Assignment
Word for word, copy out the data below, omitting pictures.

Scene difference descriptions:

++++++

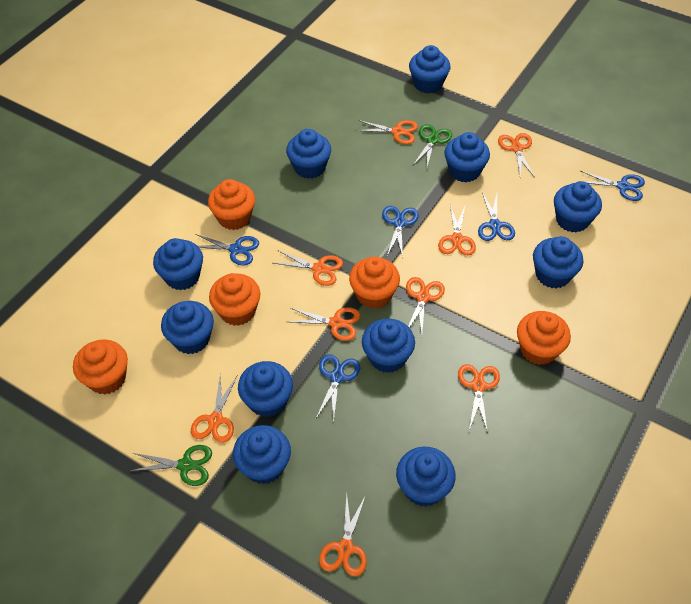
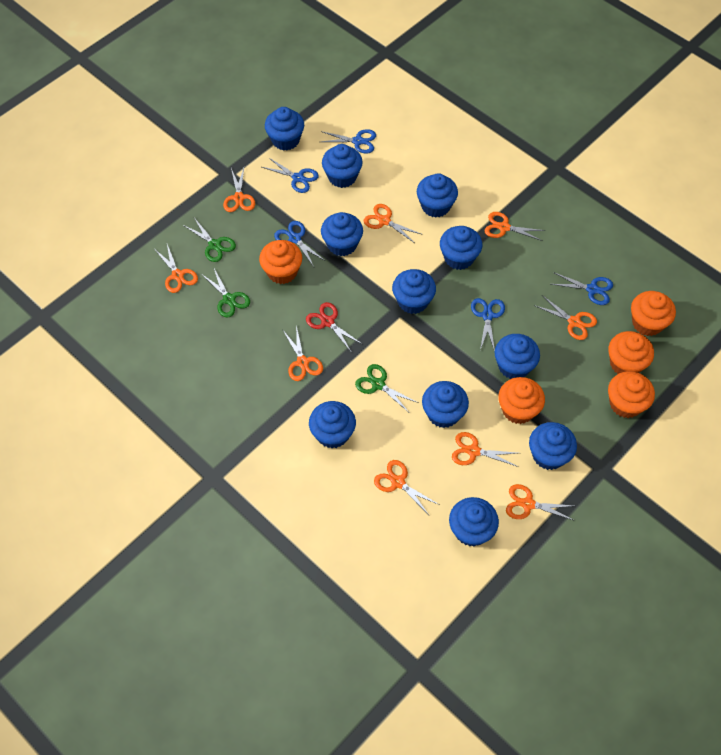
green scissors: 2 -> 3
red scissors: 0 -> 1

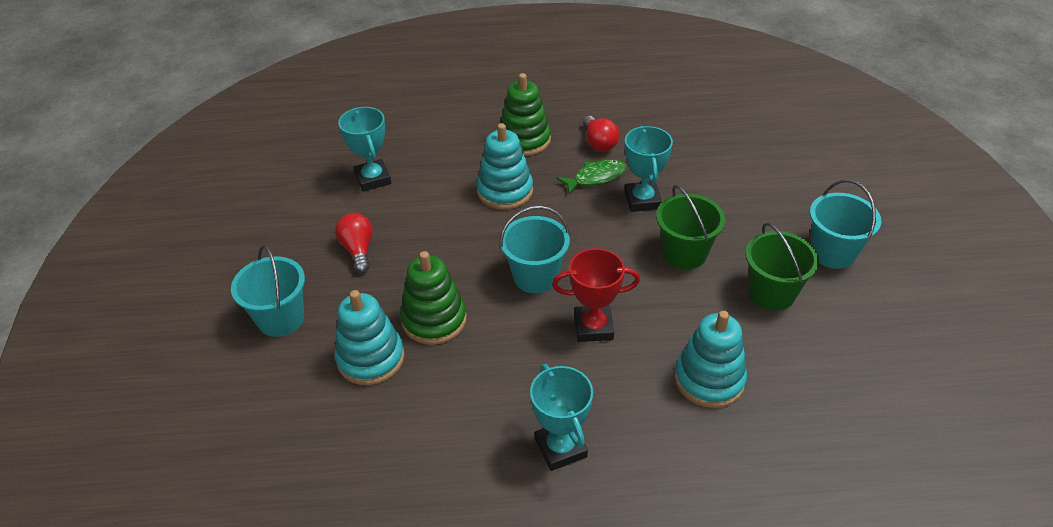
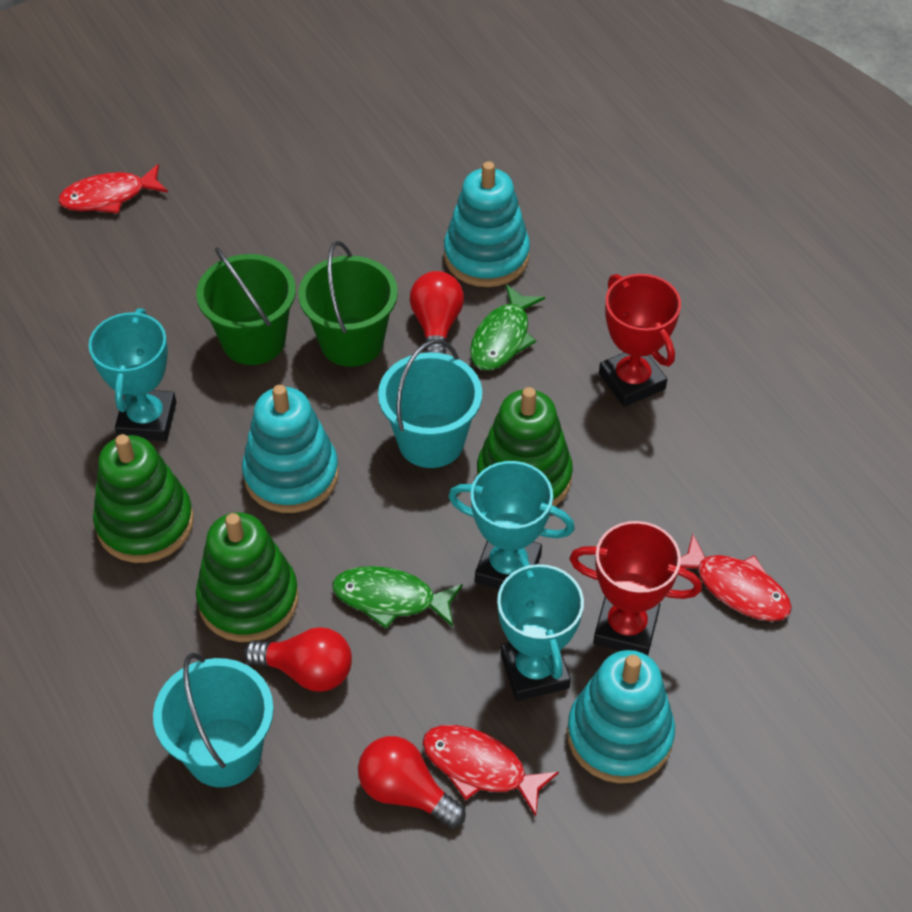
green fish: 1 -> 2
green stacking toy: 2 -> 3
red fish: 0 -> 3
red light bulb: 2 -> 3
red trophy: 1 -> 2
turquoise bucket: 3 -> 2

++++++

Result
green scissors: 2 -> 3
red scissors: 0 -> 1

green fish: 1 -> 2
green stacking toy: 2 -> 3
red fish: 0 -> 3
red light bulb: 2 -> 3
red trophy: 1 -> 2
turquoise bucket: 3 -> 2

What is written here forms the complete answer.